=== What is being asked ===
Please copy out the material word for word, from the line with "black fluffy cat at center is lower down." through its last line, keeping both of those lines.
--- Exercise data ---
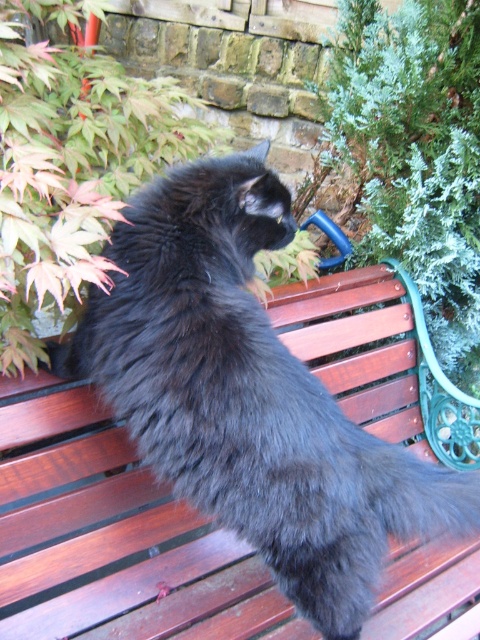
Between green leafy plant at upper left and black fluffy tail at center, which one is positioned higher?

Positioned higher is green leafy plant at upper left.

Between green leafy plant at upper left and black fluffy tail at center, which one appears on the right side from the viewer's perspective?

black fluffy tail at center

The height and width of the screenshot is (640, 480). Identify the location of green leafy plant at upper left. (72, 161).

Which is behind, point (227, 348) or point (381, 456)?

The point (381, 456) is behind.

In order to click on black fluffy cat at center in this screenshot , I will do `click(249, 396)`.

Does black fluffy cat at center appear over green leafy plant at upper left?

Incorrect, black fluffy cat at center is not positioned above green leafy plant at upper left.

Which is below, black fluffy cat at center or green leafy plant at upper left?

black fluffy cat at center is lower down.

You are a GUI agent. You are given a task and a screenshot of the screen. Output one action in this format:
    pyautogui.click(x=<x>, y=<y>)
    Task: Click on the black fluffy cat at center
    Image resolution: width=480 pixels, height=640 pixels.
    Given the screenshot: What is the action you would take?
    pyautogui.click(x=249, y=396)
---
=== Result of the exercise ===
black fluffy cat at center is lower down.

You are a GUI agent. You are given a task and a screenshot of the screen. Output one action in this format:
    pyautogui.click(x=<x>, y=<y>)
    Task: Click on the black fluffy cat at center
    Image resolution: width=480 pixels, height=640 pixels.
    Given the screenshot: What is the action you would take?
    pyautogui.click(x=249, y=396)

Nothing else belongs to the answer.